══ Data shown

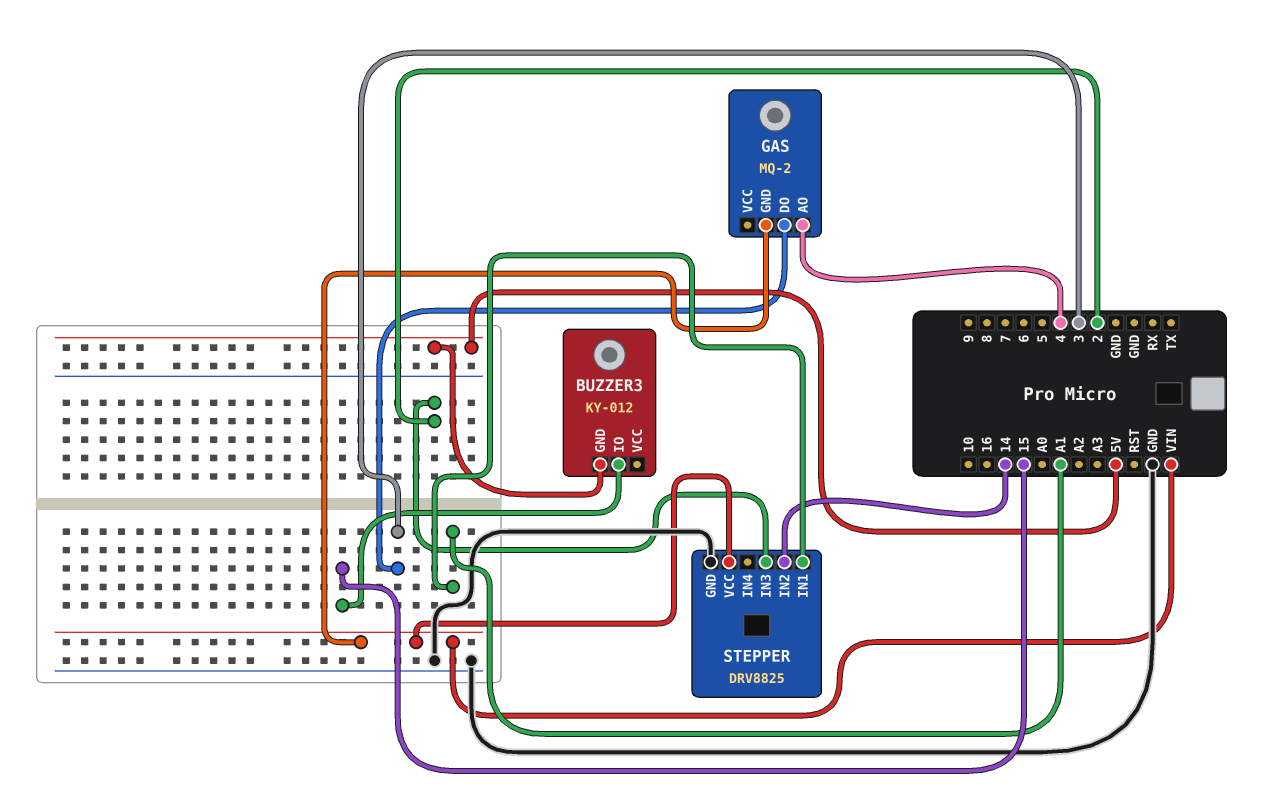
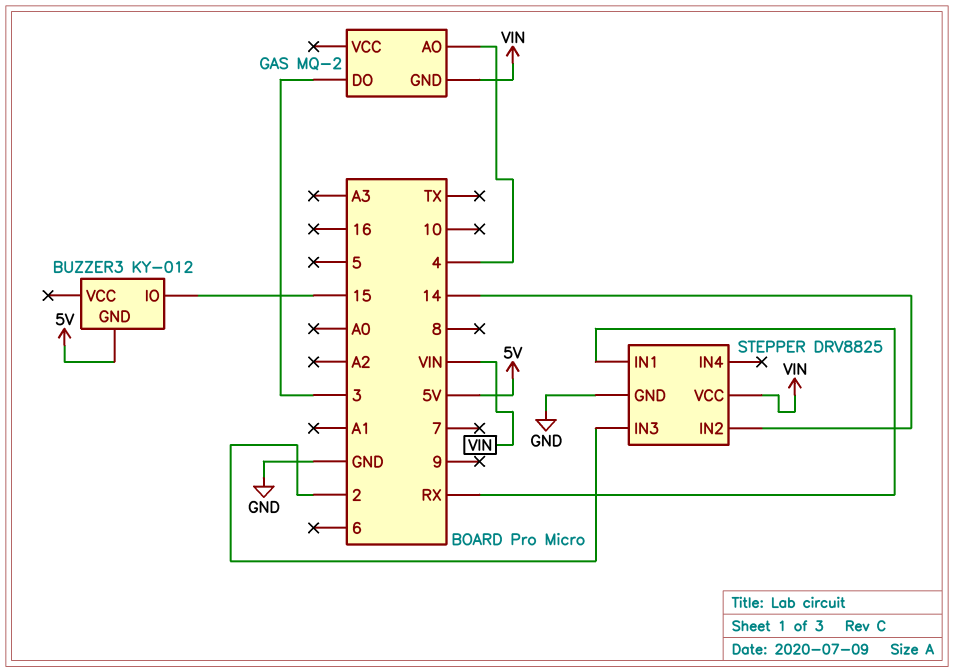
STEPPER pin IN1: A1 -> RX

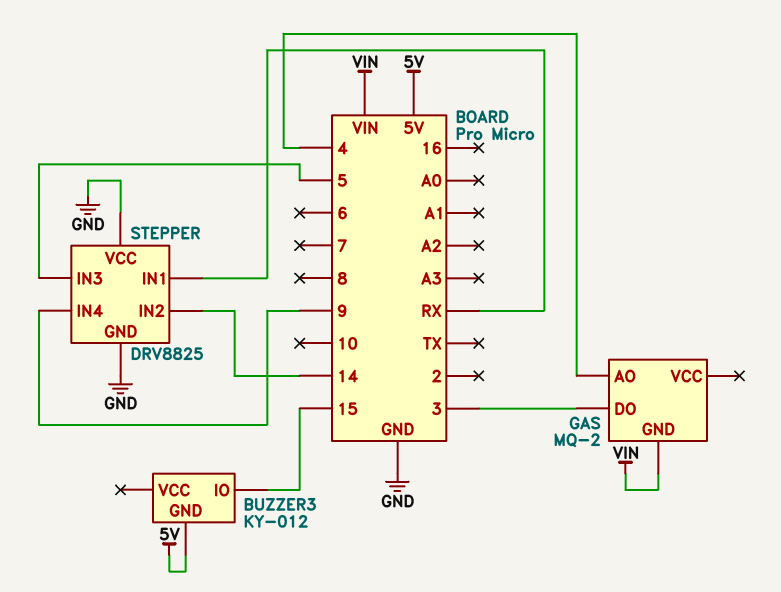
STEPPER pin IN3: 2 -> 5
STEPPER pin IN4: none -> 9
STEPPER pin VCC: VIN -> GND

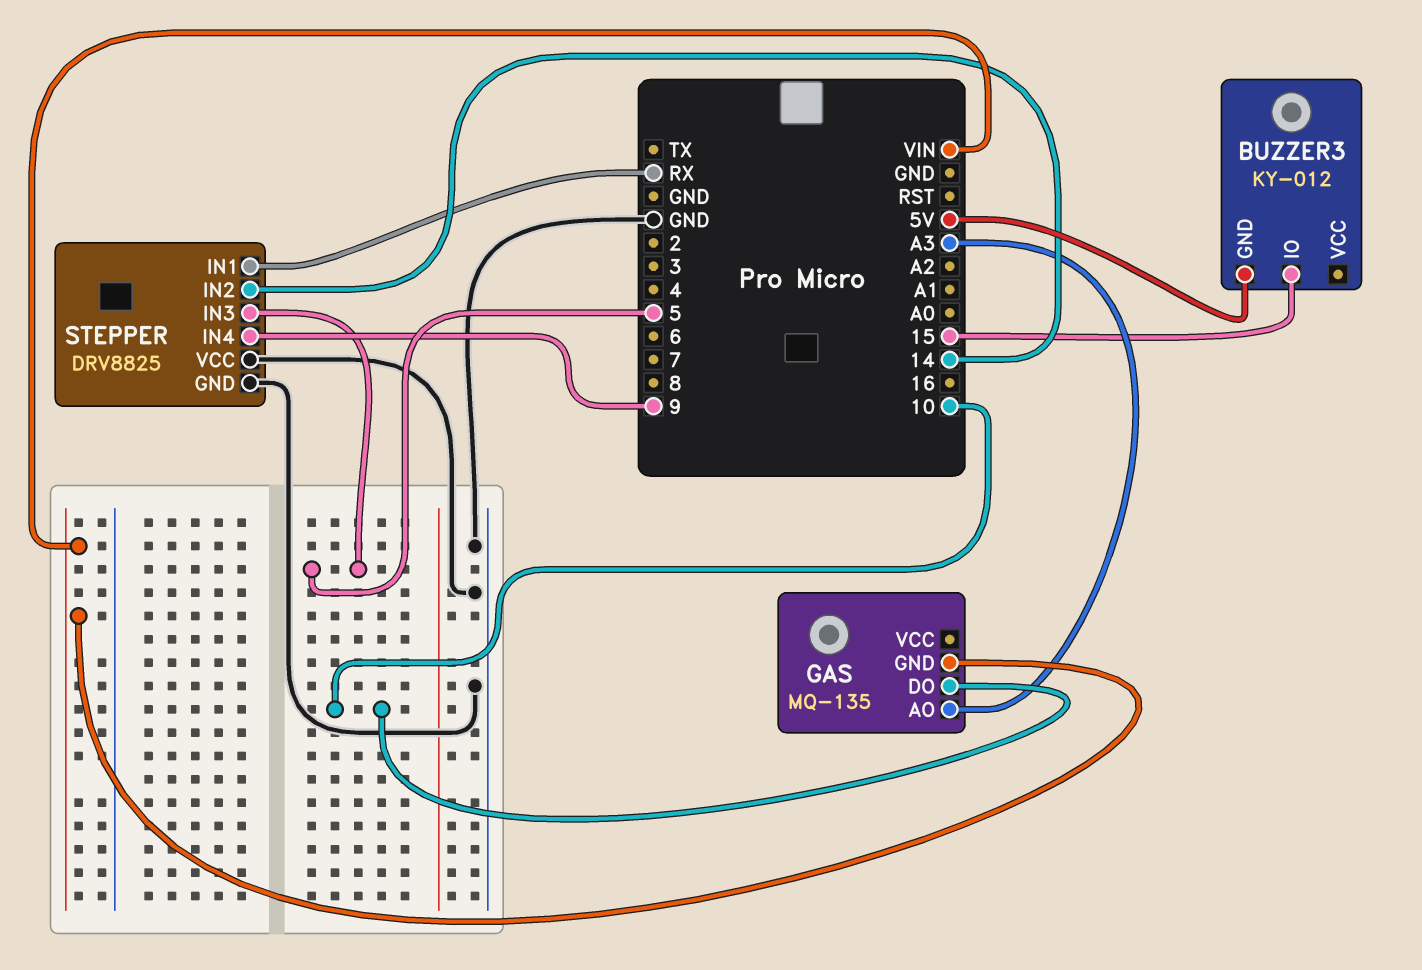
GAS: MQ-2 -> MQ-135
GAS pin AO: 4 -> A3
GAS pin DO: 3 -> 10

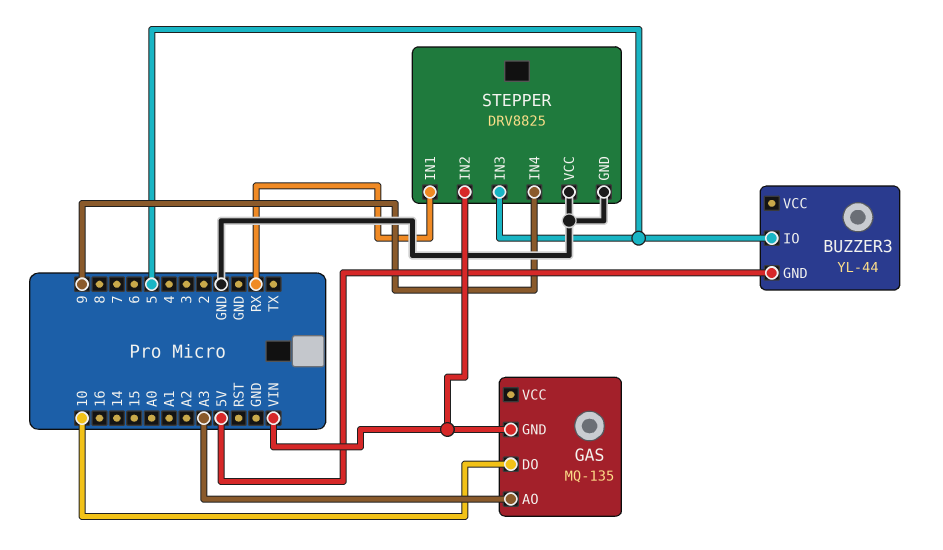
BUZZER3: KY-012 -> YL-44
BUZZER3 pin IO: 15 -> 5
STEPPER pin IN2: 14 -> VIN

════

→ **Task**
Reproduce without change every line of the entries above, from the one containing "BUZZER3: KY-012 -> YL-44" through the last.

→ **Output**
BUZZER3: KY-012 -> YL-44
BUZZER3 pin IO: 15 -> 5
STEPPER pin IN2: 14 -> VIN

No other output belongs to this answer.